> [Written task]:
Copy the data below verbatim, from the line with "sub-12 m fragments." to the line with "road 10 (primary): [(282,166),(115,0)]", including both of those lines. Leave the pictures out of your copy.

> [Material provided]:
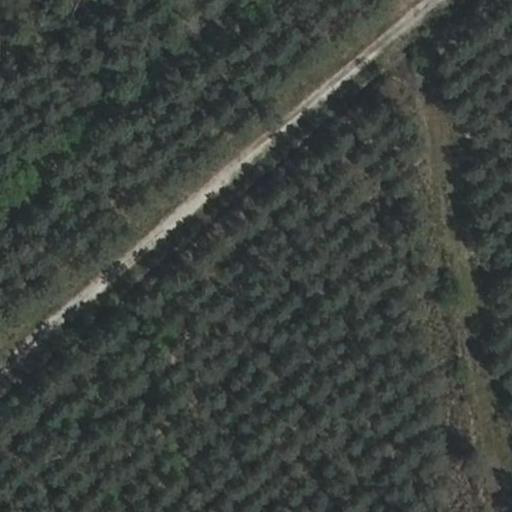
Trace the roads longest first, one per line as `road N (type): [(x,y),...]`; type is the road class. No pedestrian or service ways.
road 1 (track): [(439,0),(0,373)]
road 2 (track): [(503,511),(440,106),(386,45)]
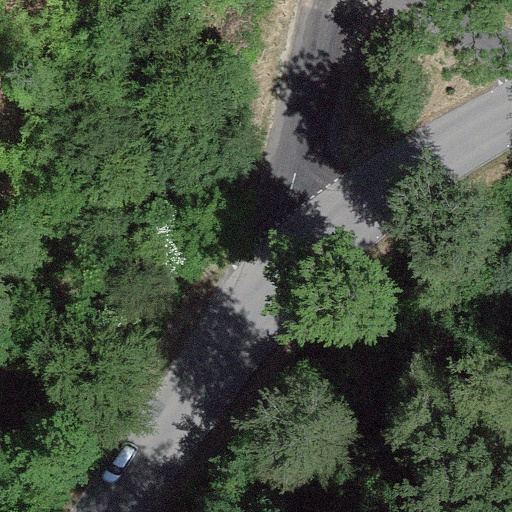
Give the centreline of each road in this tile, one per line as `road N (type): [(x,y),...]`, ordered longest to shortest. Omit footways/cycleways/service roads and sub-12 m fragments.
road 1 (unclassified): [(269,280),(387,189),(511,113)]
road 2 (unclassified): [(338,0),(269,280)]
road 3 (unclassified): [(110,511),(269,280)]
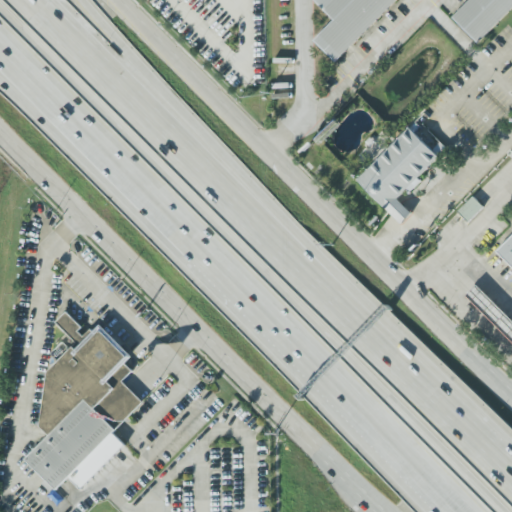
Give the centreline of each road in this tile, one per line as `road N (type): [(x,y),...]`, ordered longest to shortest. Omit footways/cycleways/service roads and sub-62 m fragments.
road 1 (motorway): [(0,13),(495,511)]
road 2 (primary): [(0,129),(363,493)]
road 3 (motorway): [(0,54),(278,335)]
road 4 (motorway): [(309,272),(40,7)]
road 5 (motorway): [(0,84),(278,335)]
road 6 (motorway): [(309,272),(77,0)]
road 7 (primary): [(511,394),(282,166)]
road 8 (motorway): [(511,478),(309,272)]
road 9 (motorway): [(278,335),(450,511)]
road 10 (primary): [(282,166),(115,0)]
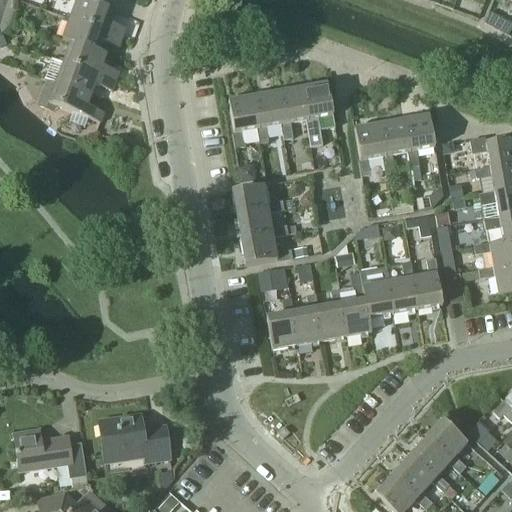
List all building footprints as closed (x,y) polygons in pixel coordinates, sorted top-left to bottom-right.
[(71,21),(124,40),(127,31),(110,24),(114,13),(78,0),(71,21)] [(99,55),(99,53),(103,43),(121,49),(124,40),(71,21),(63,43),(71,46),(72,45),(99,55)] [(108,57),(99,53),(99,55),(72,45),(71,46),(64,65),(116,84),(120,74),(104,68),(108,57)] [(64,65),(57,85),(93,98),(97,87),(113,93),(116,84),(64,65)] [(88,109),(93,98),(57,85),(49,106),(101,125),(105,115),(88,109)] [(309,139),(318,137),(315,122),(333,119),(328,86),(302,91),(308,124),(306,124),(309,139)] [(284,143),(293,141),(291,127),(306,124),(308,124),(302,91),(277,95),(283,128),(281,128),(284,143)] [(260,147),(269,145),(266,131),(281,128),(283,128),(277,95),(253,99),(259,132),(257,133),(260,147)] [(236,151),(244,150),(241,135),(257,133),(259,132),(253,99),(229,104),(235,136),(233,137),(236,151)] [(410,170),(419,168),(417,154),(435,151),(430,119),(404,123),(409,156),(408,156),(410,170)] [(385,174),(394,173),(392,159),(408,156),(409,156),(404,123),(380,127),(385,160),(383,160),(385,174)] [(361,179),(370,178),(368,163),(383,160),(385,160),(380,127),(355,132),(360,164),(359,164),(361,179)] [(491,172),(511,167),(511,142),(486,147),(485,140),(470,143),(472,157),(488,154),(490,170),(491,172)] [(511,193),(511,167),(491,172),(490,170),(475,172),(476,181),(492,179),(495,194),(495,197),(511,193)] [(247,169),(239,171),(241,184),(254,182),(253,173),(247,169)] [(268,208),(265,190),(232,195),(237,220),(269,215),(269,217),(284,214),(282,205),(268,208)] [(448,194),(450,205),(462,202),(460,192),(448,194)] [(511,219),(511,193),(495,197),(495,194),(479,197),(481,206),(496,203),(499,219),(499,221),(511,219)] [(300,204),(301,210),(312,208),(311,197),(305,198),(300,204)] [(393,217),(413,214),(410,201),(391,205),(393,217)] [(272,232),(269,217),(269,215),(237,220),(241,244),(273,239),(273,241),(288,239),(288,237),(297,236),(295,228),(287,229),(272,232)] [(448,216),(435,218),(437,229),(449,227),(448,216)] [(503,245),(511,243),(511,219),(499,221),(499,219),(484,222),(485,230),(500,227),(503,245)] [(417,221),(404,223),(406,231),(419,229),(417,221)] [(376,228),(364,230),(367,243),(378,241),(376,228)] [(441,254),(452,252),(448,228),(437,230),(441,254)] [(393,235),(393,230),(383,231),(384,241),(389,241),(393,235)] [(276,257),(273,241),(273,239),(241,244),(245,269),(277,263),(277,265),(292,263),(291,254),(276,257)] [(511,243),(503,245),(489,247),(489,246),(474,249),(475,258),(490,255),(493,270),(493,272),(511,268),(511,243)] [(346,247),(335,258),(336,270),(352,268),(351,256),(347,257),(346,247)] [(307,259),(305,250),(292,253),(293,261),(307,259)] [(446,279),(456,277),(452,252),(441,254),(446,279)] [(430,278),(414,281),(411,282),(417,314),(442,309),(437,277),(439,277),(436,262),(435,263),(435,262),(427,263),(430,278)] [(387,286),(393,318),(417,314),(411,282),(414,281),(412,267),(403,269),(405,283),(390,285),(387,286)] [(447,287),(458,285),(480,282),(480,283),(495,280),(498,297),(511,294),(511,268),(493,272),(493,270),(478,273),(478,272),(456,277),(446,279),(445,279),(447,287)] [(362,290),(365,305),(369,323),(393,318),(387,286),(390,285),(387,271),(360,275),(362,290)] [(261,294),(288,289),(285,272),(258,276),(261,294)] [(365,305),(362,290),(354,292),(357,306),(340,309),(346,342),(372,337),(369,323),(365,305)] [(316,314),(318,322),(322,346),(346,342),(340,309),(338,295),(331,296),(333,311),(318,313),(316,314)] [(298,351),(322,346),(318,322),(316,314),(318,313),(315,300),(307,301),(309,315),(294,318),(292,318),(298,351)] [(273,355),(298,351),(292,318),(294,318),(292,304),(283,305),(285,319),(267,323),(273,355)] [(499,422),(502,419),(511,427),(511,396),(504,406),(503,405),(493,417),(499,422)] [(142,432),(140,419),(98,424),(103,460),(145,455),(146,464),(170,461),(165,429),(142,432)] [(459,476),(465,470),(454,460),(466,446),(442,424),(425,443),(449,465),(448,466),(459,476)] [(478,446),(487,435),(477,426),(468,436),(478,446)] [(18,475),(67,468),(69,482),(85,480),(81,450),(69,452),(68,440),(41,443),(40,433),(13,436),(18,475)] [(442,495),(448,488),(437,478),(448,466),(449,465),(425,443),(408,461),(433,483),(431,485),(442,495)] [(424,511),(426,511),(431,506),(421,497),(431,485),(433,483),(408,461),(392,480),(416,502),(415,503),(424,511)] [(407,511),(415,503),(416,502),(392,480),(374,499),(389,511),(407,511)] [(511,487),(509,485),(501,494),(511,503),(511,487)] [(65,498),(37,504),(38,511),(108,511),(90,494),(84,501),(77,509),(65,498)] [(159,511),(171,511),(178,505),(170,499),(159,511)]
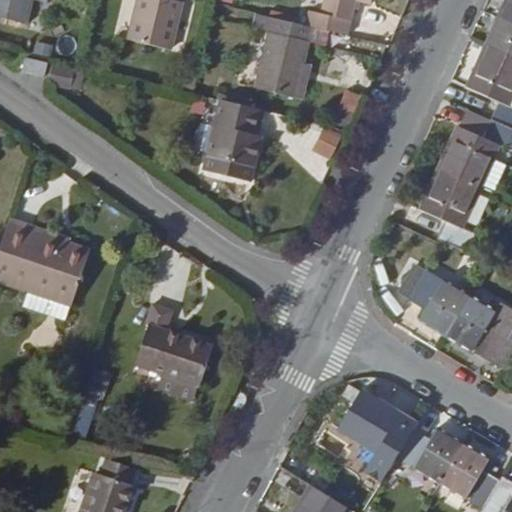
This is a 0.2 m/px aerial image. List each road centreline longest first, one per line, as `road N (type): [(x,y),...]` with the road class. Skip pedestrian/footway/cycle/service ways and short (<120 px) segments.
road 1 (residential): [(319,319),(0,87)]
road 2 (tertiary): [(319,319),(456,0)]
road 3 (residential): [(511,430),(319,319)]
road 4 (tertiary): [(217,511),(319,319)]
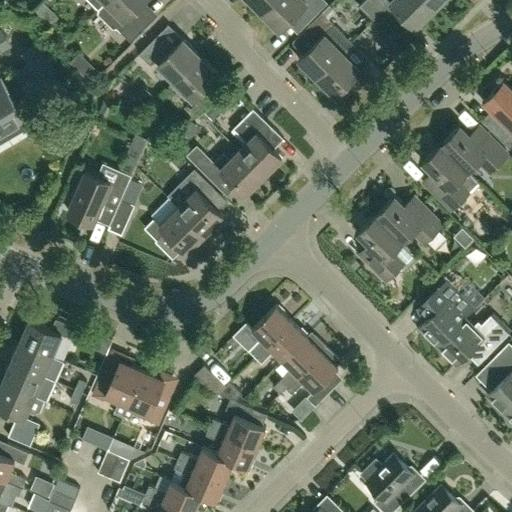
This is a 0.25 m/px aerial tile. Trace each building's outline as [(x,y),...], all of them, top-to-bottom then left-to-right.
[(89,0),(98,9),(106,0),(89,0)] [(144,0),(106,0),(125,19),(128,22),(120,30),(131,41),(151,21),(140,10),(147,3),(144,0)] [(251,0),(262,10),(272,0),(251,0)] [(307,22),(327,2),(324,0),(272,0),(262,10),(280,29),(297,12),(307,22)] [(435,6),(429,0),(372,0),(388,16),(397,7),(416,26),(435,6)] [(352,42),(344,33),(322,12),(304,31),(315,42),(298,59),(317,77),(343,51),(343,50),(352,42)] [(175,80),(200,55),(183,38),(173,48),(169,43),(166,46),(156,36),(139,53),(149,63),(154,59),(158,63),(174,80),(175,80)] [(361,69),(343,51),(317,77),(335,95),(351,79),(363,90),(382,71),(370,60),(361,69)] [(223,89),(213,79),(218,73),(200,55),(175,80),(174,80),(172,83),(190,101),(186,105),(196,115),(223,89)] [(16,71),(29,92),(46,82),(33,61),(16,71)] [(0,144),(31,125),(3,79),(0,80),(0,144)] [(511,139),(511,88),(504,81),(484,100),(498,114),(487,125),(507,145),(511,139)] [(247,141),(238,149),(264,175),(282,156),(265,138),(274,128),(253,108),(234,128),(247,141)] [(508,153),(487,132),(479,124),(469,133),(460,124),(442,143),(468,169),(477,160),(489,172),(508,153)] [(479,181),(468,170),(468,169),(442,143),(423,161),(433,171),(423,181),(452,209),(471,191),(470,190),(479,181)] [(264,175),(238,149),(230,158),(224,152),(214,161),(197,144),(187,154),(211,179),(221,169),(246,193),(264,175)] [(118,206),(121,198),(132,175),(102,162),(96,175),(86,170),(79,184),(76,184),(72,193),(74,195),(68,210),(94,222),(102,203),(107,201),(118,206)] [(195,188),(178,205),(205,233),(224,215),(205,196),(215,187),(195,167),(185,177),(195,188)] [(443,224),(423,203),(414,194),(404,204),(395,195),(376,213),(403,240),(412,231),(424,243),(443,224)] [(121,198),(118,206),(108,228),(122,234),(135,204),(121,198)] [(205,233),(178,205),(160,223),(154,217),(145,227),(157,239),(166,230),(187,251),(205,233)] [(419,256),(403,240),(376,213),(358,232),(368,242),(358,252),(387,280),(396,270),(405,270),(419,256)] [(461,236),(474,248),(482,238),(469,227),(461,236)] [(447,278),(427,298),(417,308),(427,318),(417,328),(428,339),(431,336),(438,344),(465,317),(457,308),(467,298),(447,278)] [(255,356),(292,319),(276,304),(252,328),(261,337),(249,350),(255,356)] [(474,325),(465,317),(438,344),(457,362),(474,345),(485,356),(511,330),(493,312),(482,323),(478,320),(474,325)] [(29,319),(20,341),(53,355),(62,334),(73,338),(78,328),(56,318),(51,329),(29,319)] [(283,359),(307,335),(292,319),(255,356),(262,362),(274,350),(283,359)] [(280,392),(327,345),(316,335),(312,339),(307,335),(283,359),(292,367),(274,386),(280,392)] [(64,361),(53,355),(20,341),(11,361),(56,380),(64,361)] [(505,376),(488,393),(506,411),(511,405),(511,343),(511,344),(492,363),(495,366),(505,376)] [(338,365),(333,360),(337,356),(327,345),(280,392),(286,387),(292,393),(305,380),(314,389),(307,396),(315,405),(333,388),(324,380),(338,365)] [(104,368),(92,394),(104,399),(106,394),(123,401),(118,412),(123,414),(143,369),(121,359),(115,373),(104,368)] [(47,400),(56,380),(11,361),(2,380),(45,399),(47,400)] [(209,388),(218,392),(225,385),(205,364),(194,374),(209,388)] [(143,369),(123,414),(131,418),(136,407),(149,413),(147,418),(158,423),(170,397),(159,393),(165,378),(143,369)] [(88,381),(80,378),(75,389),(83,392),(88,381)] [(41,410),(45,399),(2,380),(0,385),(0,405),(18,414),(13,424),(35,434),(40,423),(26,416),(28,411),(34,413),(41,410)] [(230,381),(225,385),(218,392),(231,398),(235,400),(242,393),(230,381)] [(78,403),(83,392),(75,389),(71,399),(78,403)] [(253,407),(235,400),(231,398),(226,409),(235,413),(230,425),(213,418),(210,426),(257,447),(266,426),(248,418),(253,407)] [(30,445),(35,434),(13,424),(8,435),(30,445)] [(257,447),(210,426),(206,434),(222,441),(218,452),(217,453),(234,460),(248,467),(257,447)] [(108,449),(119,454),(131,459),(141,453),(112,440),(108,449)] [(10,471),(15,459),(24,463),(29,452),(7,442),(3,453),(0,452),(0,476),(23,486),(26,478),(10,471)] [(225,480),(234,460),(217,453),(218,452),(203,446),(198,458),(181,451),(178,459),(225,480)] [(98,472),(109,477),(116,461),(119,454),(108,449),(98,472)] [(404,480),(412,472),(394,453),(382,465),(375,459),(361,473),(368,480),(367,481),(381,495),(374,502),(383,511),(392,511),(414,490),(404,480)] [(127,466),(131,459),(119,454),(116,461),(127,466)] [(225,480),(178,459),(174,467),(191,474),(186,485),(186,486),(202,493),(202,494),(207,496),(217,500),(225,480)] [(121,482),(127,466),(116,461),(109,477),(121,482)] [(23,486),(0,476),(0,493),(3,487),(19,495),(23,486)] [(59,478),(54,489),(76,498),(80,487),(59,478)] [(203,504),(207,496),(202,494),(202,493),(186,486),(186,485),(171,479),(166,491),(150,484),(146,492),(191,511),(194,511),(198,502),(203,504)] [(453,511),(452,511),(460,503),(442,484),(414,511),(415,511),(453,511)] [(72,508),(76,498),(54,489),(50,499),(72,508)] [(191,511),(146,492),(142,501),(159,508),(157,511),(191,511)] [(5,511),(9,504),(0,499),(0,511),(5,511)] [(69,511),(72,508),(50,499),(44,511),(69,511)]
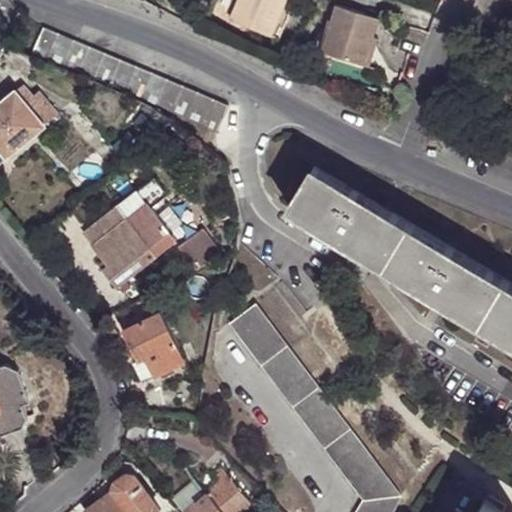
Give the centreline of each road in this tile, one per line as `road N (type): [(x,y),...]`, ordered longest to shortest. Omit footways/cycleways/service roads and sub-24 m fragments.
road 1 (residential): [(28,0),(201,60),(389,156)]
road 2 (residential): [(43,511),(93,470),(113,431),(108,392),(85,344),(0,243)]
road 3 (residential): [(389,156),(465,0)]
road 4 (residential): [(389,156),(511,208)]
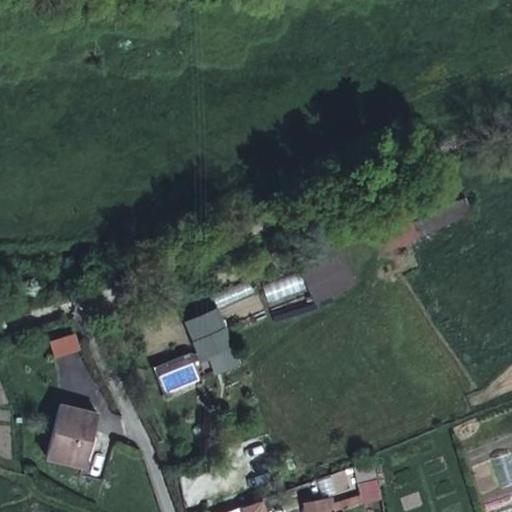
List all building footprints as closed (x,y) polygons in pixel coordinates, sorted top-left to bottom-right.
[(388,242),(451,225),(447,207),(383,224),(388,242)] [(294,264),(313,302),(355,281),(336,243),(294,264)] [(269,306),(304,290),(295,271),(260,287),(269,306)] [(179,319),(204,378),(239,363),(214,304),(179,319)] [(82,349),(78,335),(54,341),(59,356),(82,349)] [(186,351),(149,365),(160,392),(196,379),(186,351)] [(98,414),(65,404),(50,457),(84,467),(98,414)] [(511,458),(509,451),(490,458),(500,486),(511,481),(511,458)] [(360,490),(378,486),(374,463),(355,470),(360,490)] [(297,499),(298,511),(331,511),(329,496),(297,499)] [(265,511),(261,500),(243,506),(244,511),(265,511)]
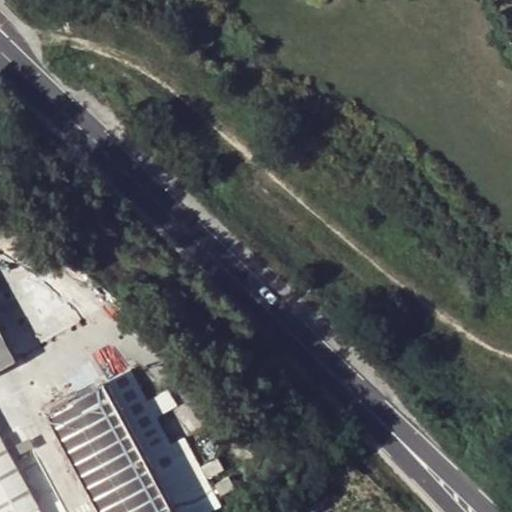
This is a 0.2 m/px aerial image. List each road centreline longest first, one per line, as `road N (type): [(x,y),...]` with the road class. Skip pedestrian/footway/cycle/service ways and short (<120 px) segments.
road 1 (secondary): [(377,423),(0,61)]
road 2 (secondary): [(475,511),(377,423)]
road 3 (secondary): [(377,423),(459,511)]
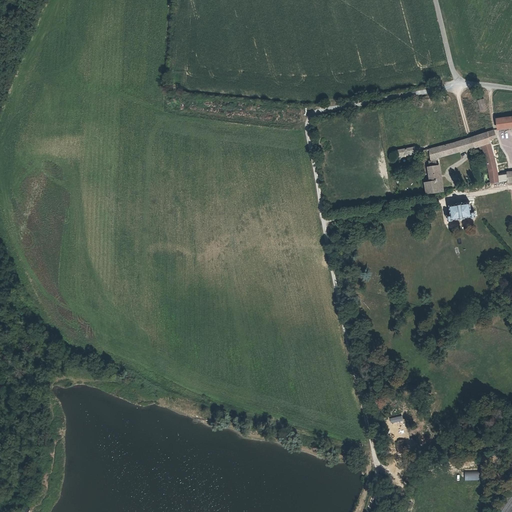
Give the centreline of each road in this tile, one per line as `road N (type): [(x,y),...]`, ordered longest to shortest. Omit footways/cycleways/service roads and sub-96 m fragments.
road 1 (track): [(459,84),(324,108),(310,120),(379,465),(368,511)]
road 2 (unclassified): [(434,0),(459,84),(511,89)]
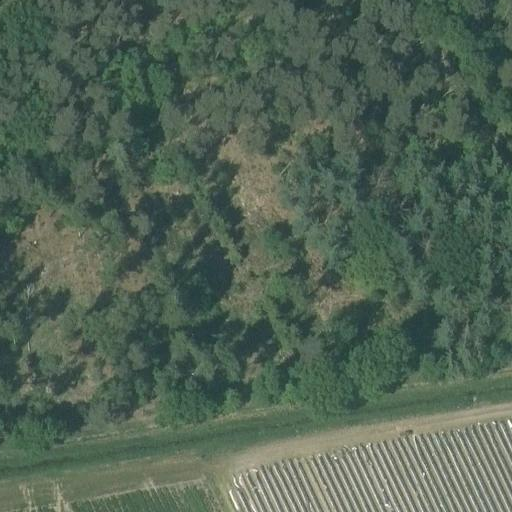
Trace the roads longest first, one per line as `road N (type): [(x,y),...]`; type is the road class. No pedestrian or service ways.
road 1 (track): [(292,0),(0,186)]
road 2 (track): [(406,0),(511,171)]
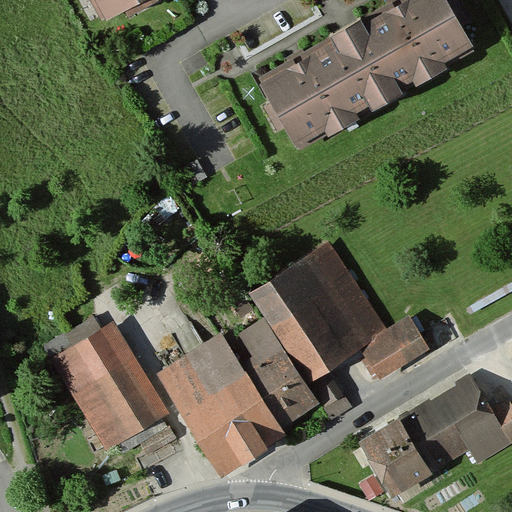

> [Expected answer]:
Give the centreline of each road in this tile, one per line as `road N (type): [(x,y),...]`, ordered longest to shortest. Omit footways/cycleways/service roads and sub-12 m fragments.
road 1 (unclassified): [(269,280),(387,189),(511,113)]
road 2 (unclassified): [(338,0),(269,280)]
road 3 (unclassified): [(110,511),(269,280)]
Give the centreline of each road in this tile, one per line as `road N (type): [(x,y),...]`, ordered longest to shortest. Omit footways/cycleways/service roads and sub-62 m fragments.
road 1 (motorway): [(0,13),(495,511)]
road 2 (primary): [(0,129),(363,493)]
road 3 (motorway): [(0,54),(278,335)]
road 4 (motorway): [(309,272),(40,7)]
road 5 (motorway): [(0,84),(278,335)]
road 6 (motorway): [(309,272),(77,0)]
road 7 (primary): [(511,394),(282,166)]
road 8 (motorway): [(511,478),(309,272)]
road 9 (motorway): [(278,335),(450,511)]
road 10 (primary): [(282,166),(115,0)]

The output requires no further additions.